§ **What the exercise asks**:
Scan the records below for the line with "C2: 150nF (GND, RESET) -> 150nF (RESET, VA)" and the line with "R12: 750 (BASE, LAMP) -> 750 (COIL, LAMP)". Repeat those two lines and every line between them exactly, and nothing else.

§ **Data to use**:
--------
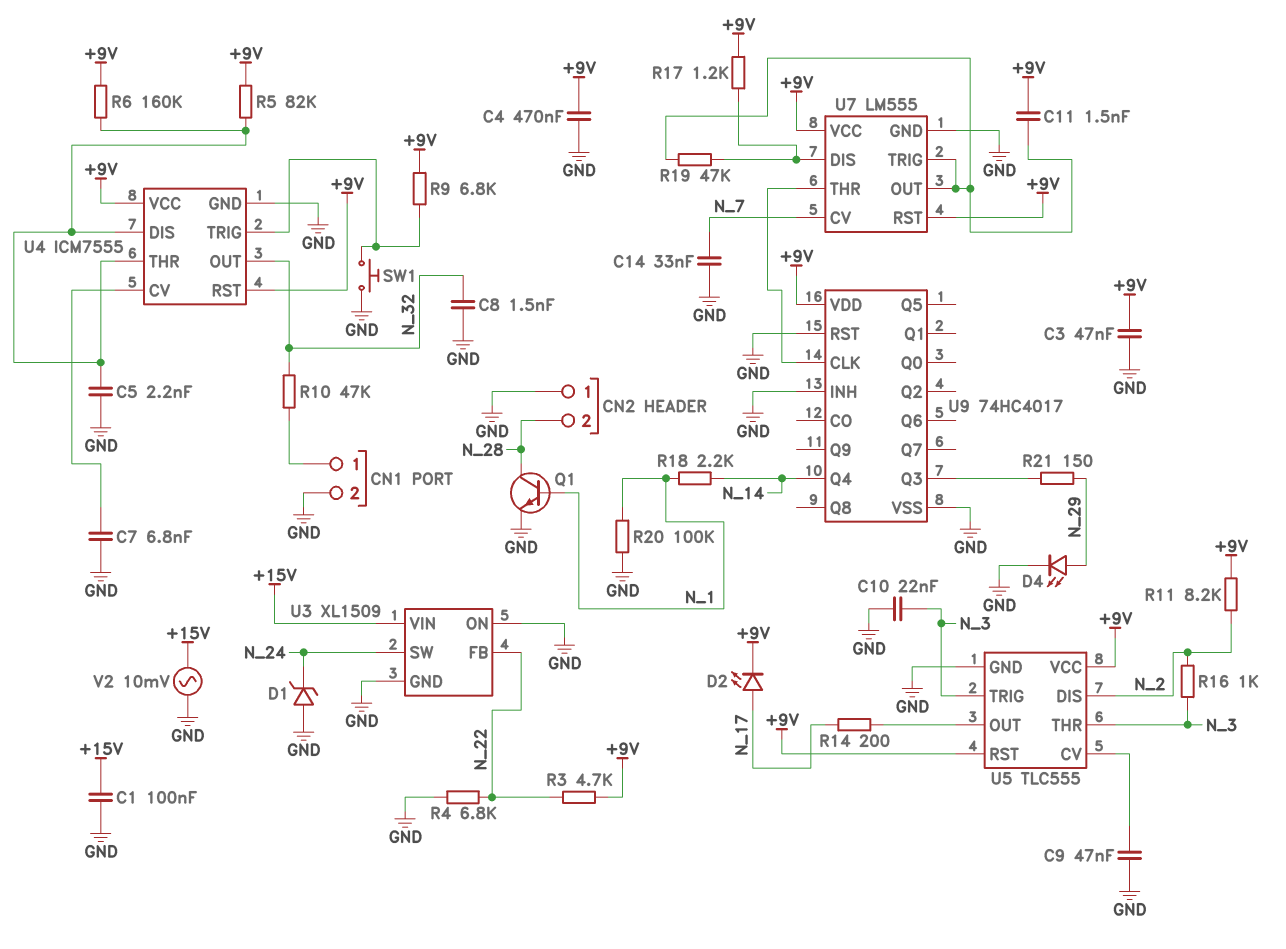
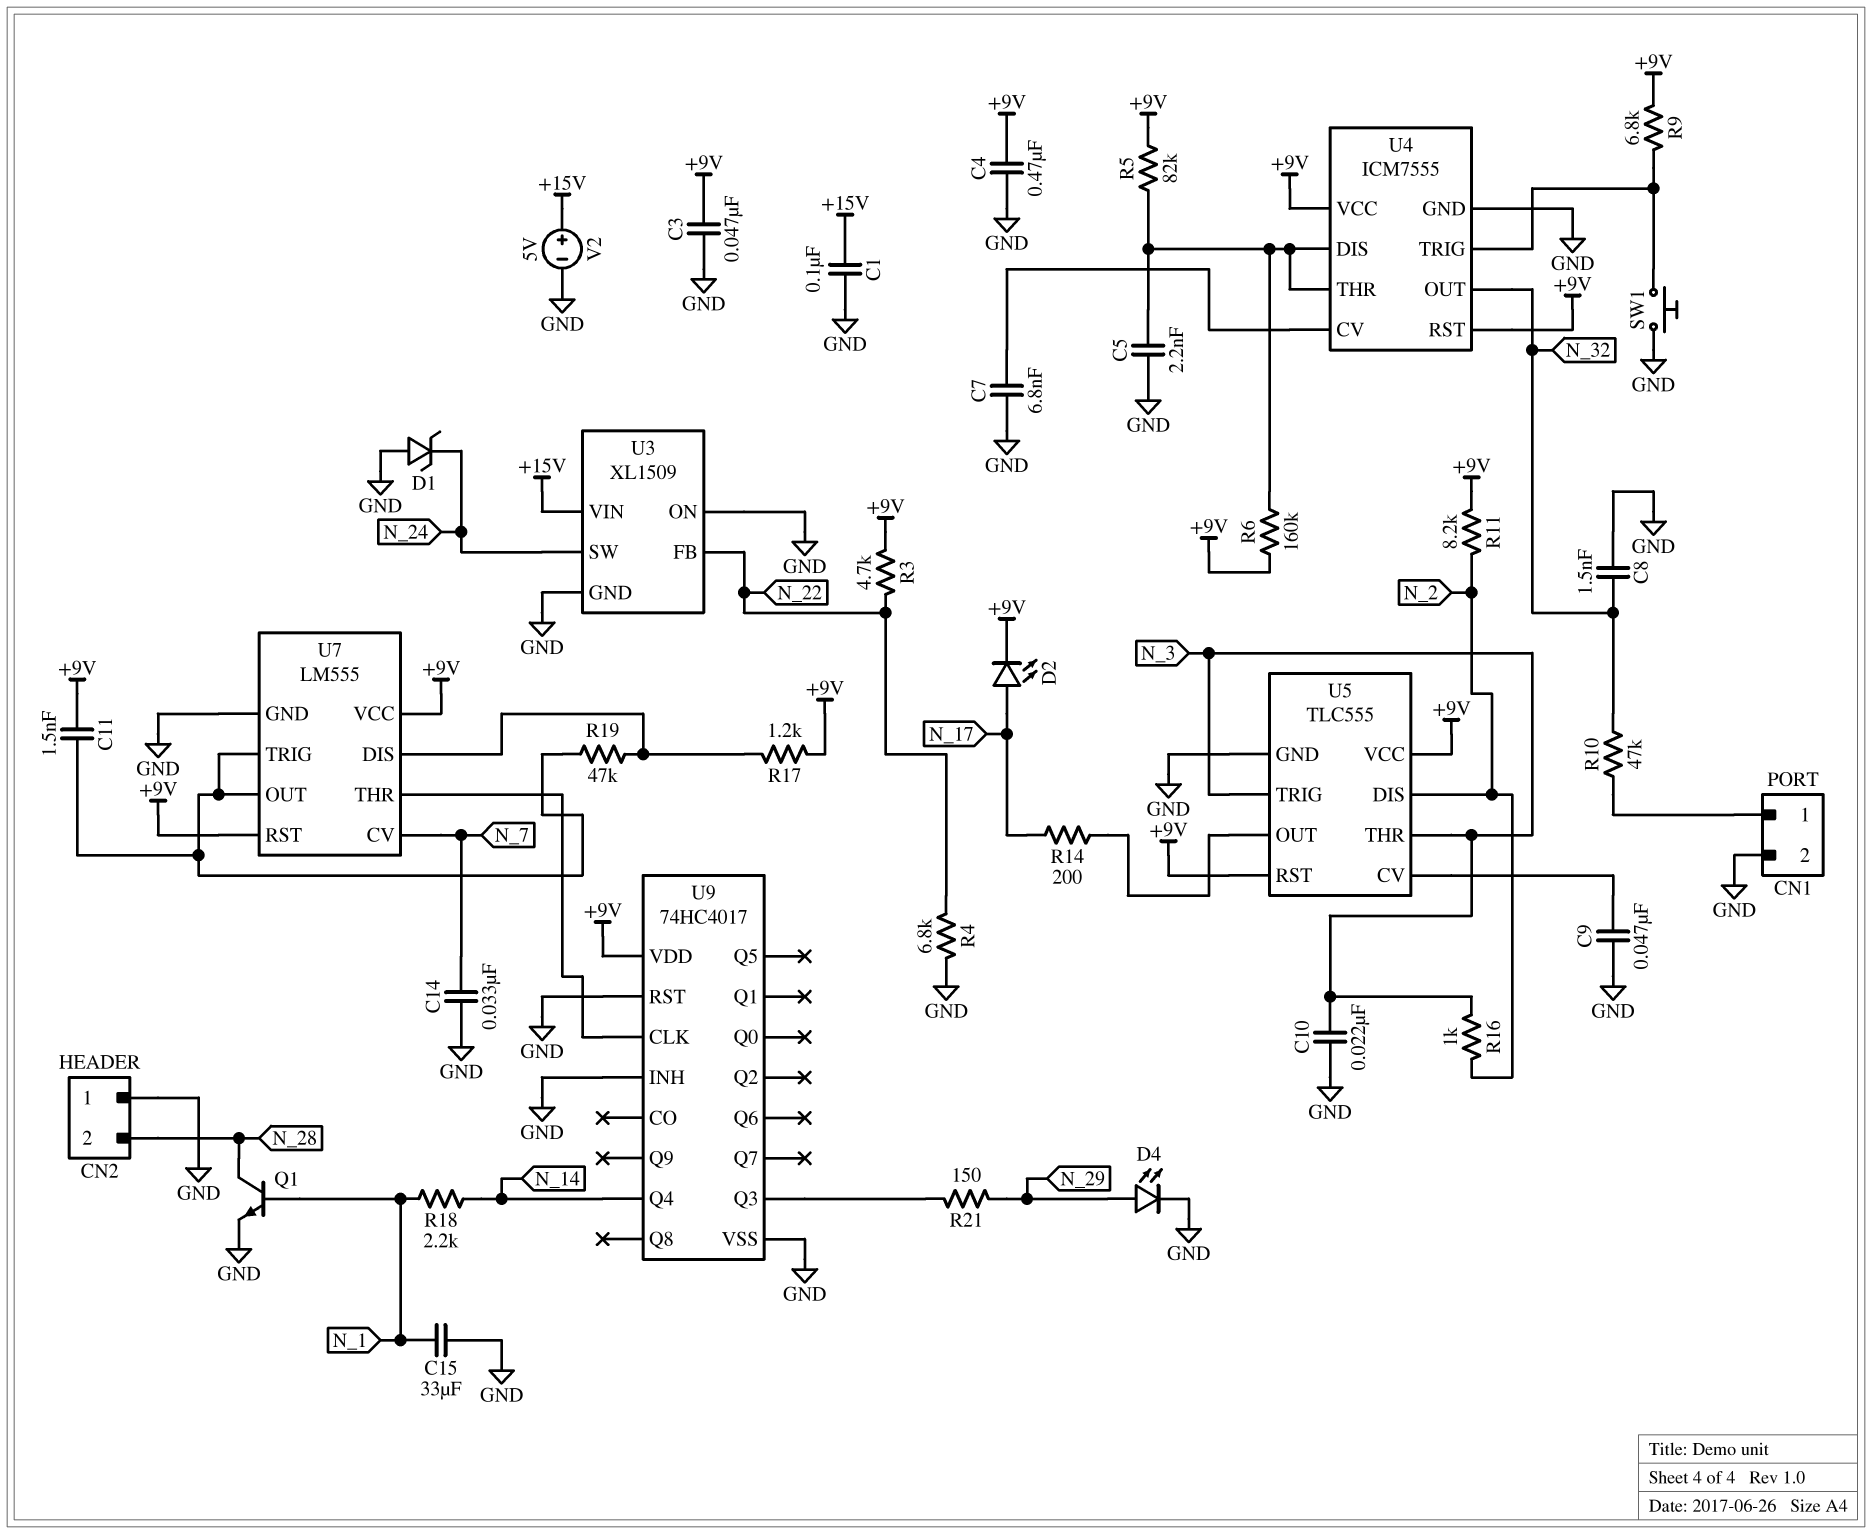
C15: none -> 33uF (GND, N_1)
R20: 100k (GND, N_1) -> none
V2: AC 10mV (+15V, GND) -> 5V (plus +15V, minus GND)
--------
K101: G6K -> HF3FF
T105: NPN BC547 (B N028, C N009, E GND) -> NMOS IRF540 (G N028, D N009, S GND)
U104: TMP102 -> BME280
--------
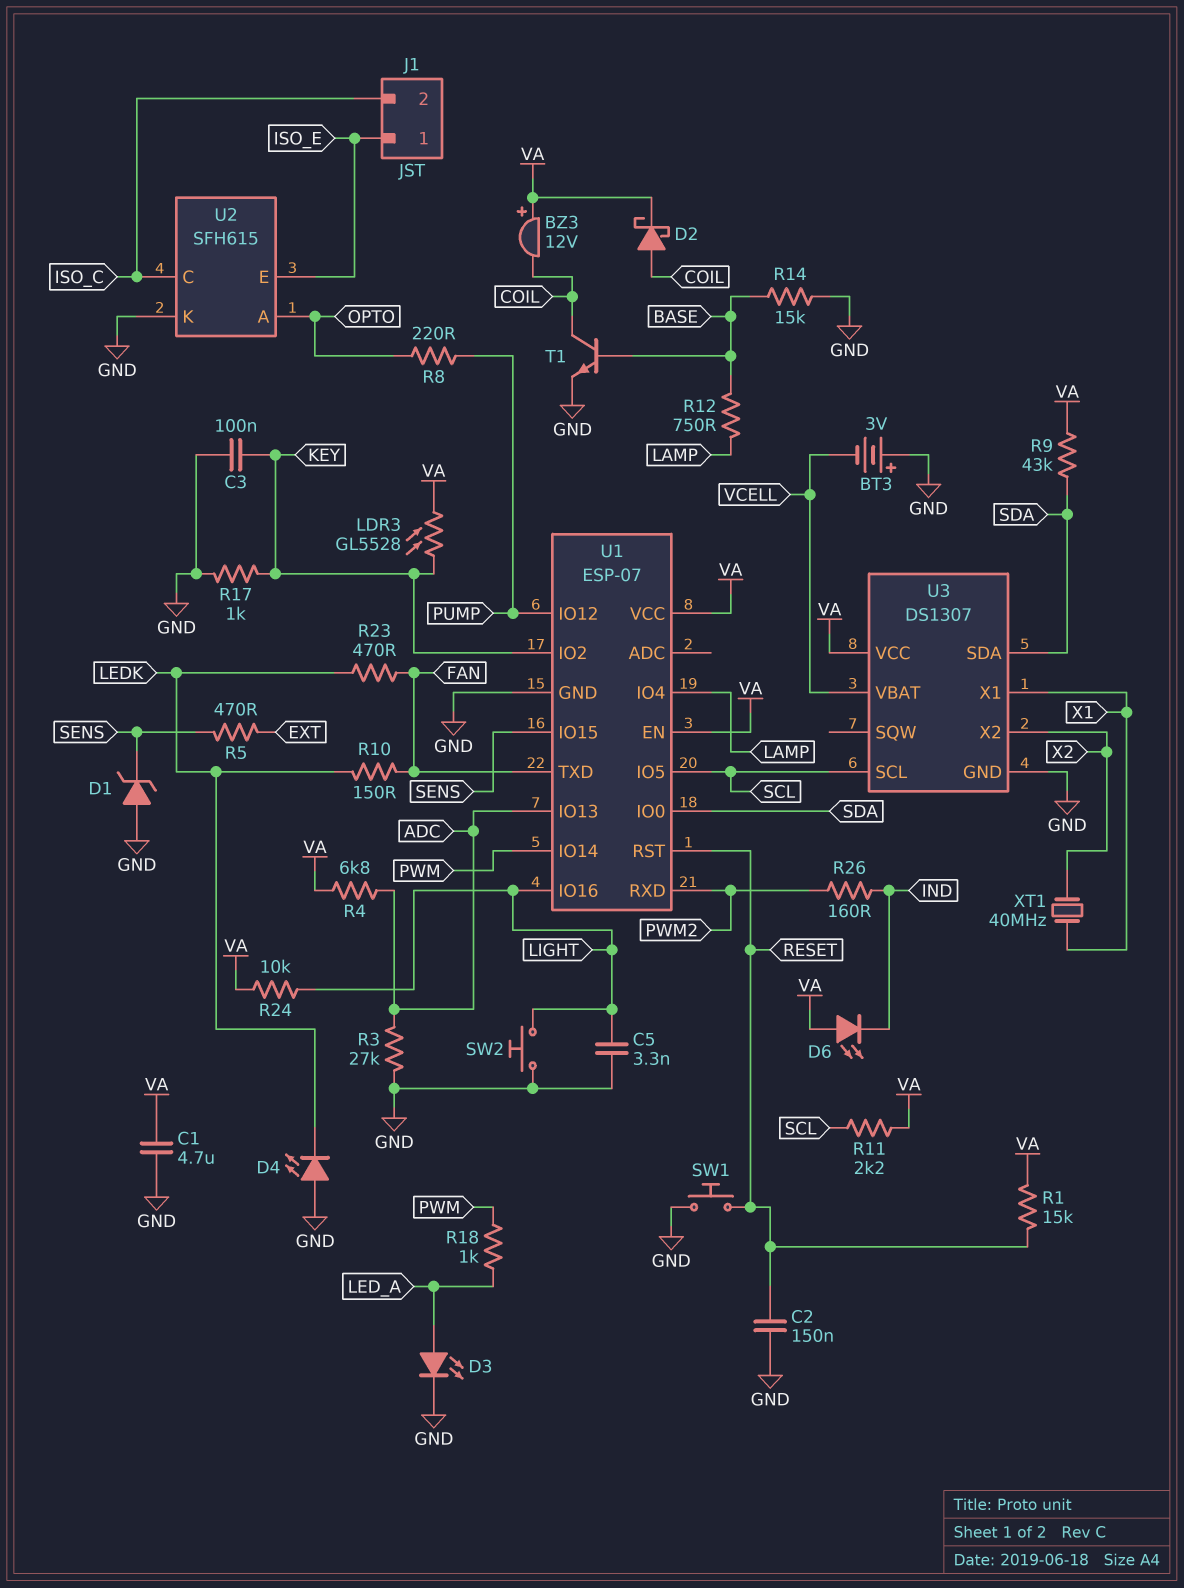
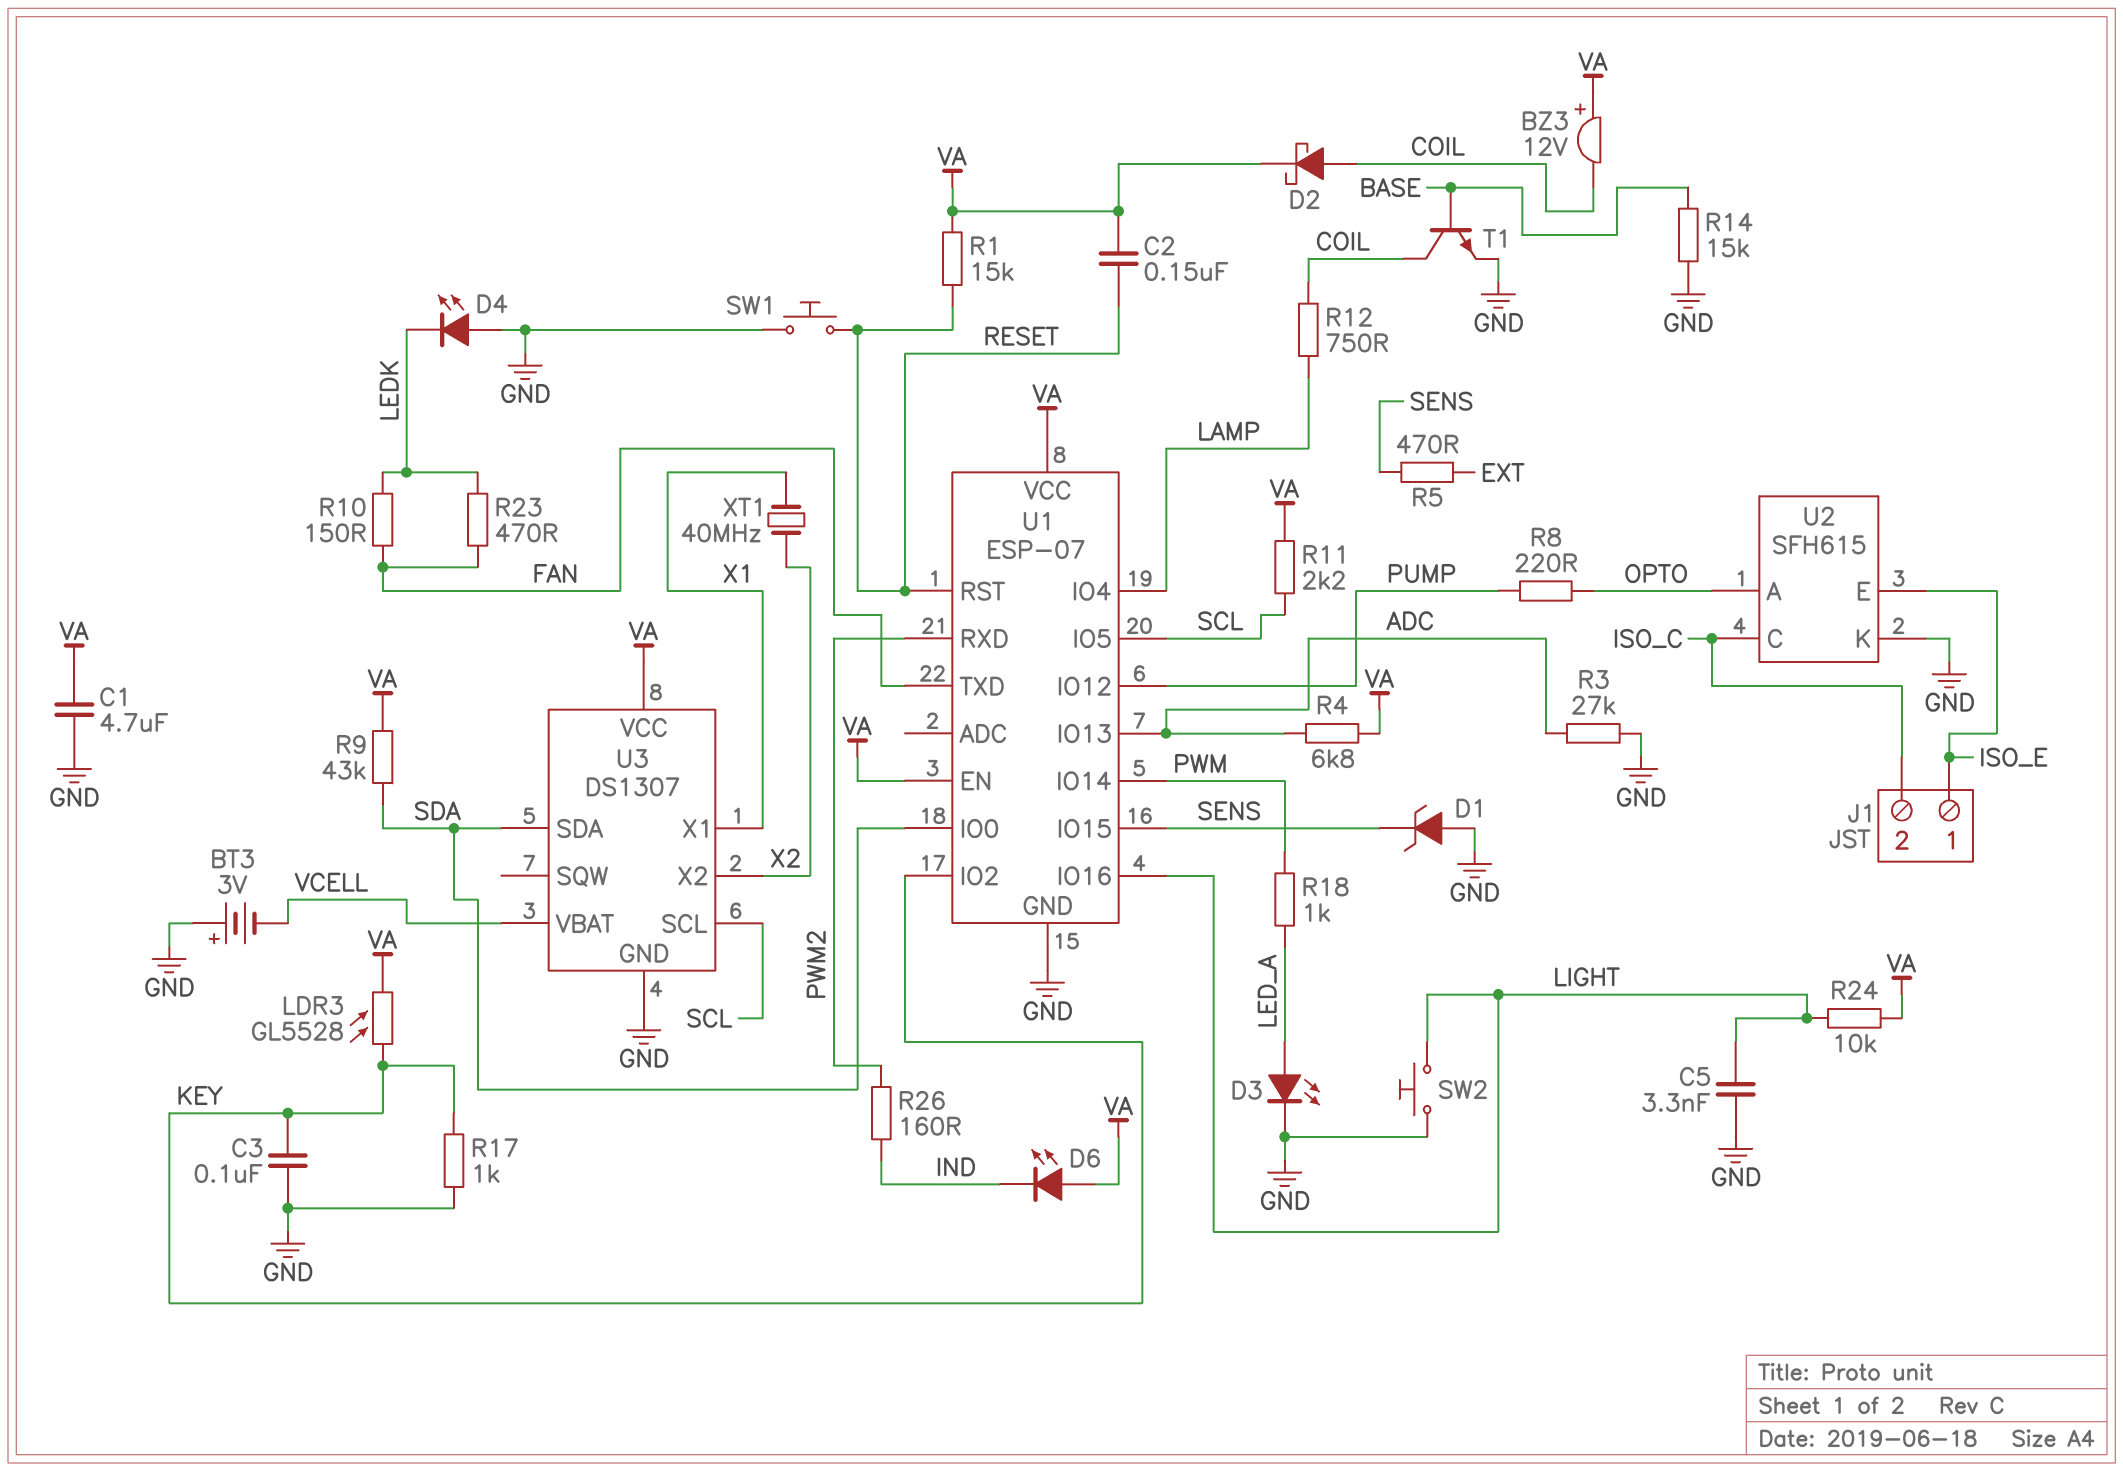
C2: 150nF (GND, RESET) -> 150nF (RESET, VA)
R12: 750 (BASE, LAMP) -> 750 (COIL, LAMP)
--------
§ **Reply**:
C2: 150nF (GND, RESET) -> 150nF (RESET, VA)
R12: 750 (BASE, LAMP) -> 750 (COIL, LAMP)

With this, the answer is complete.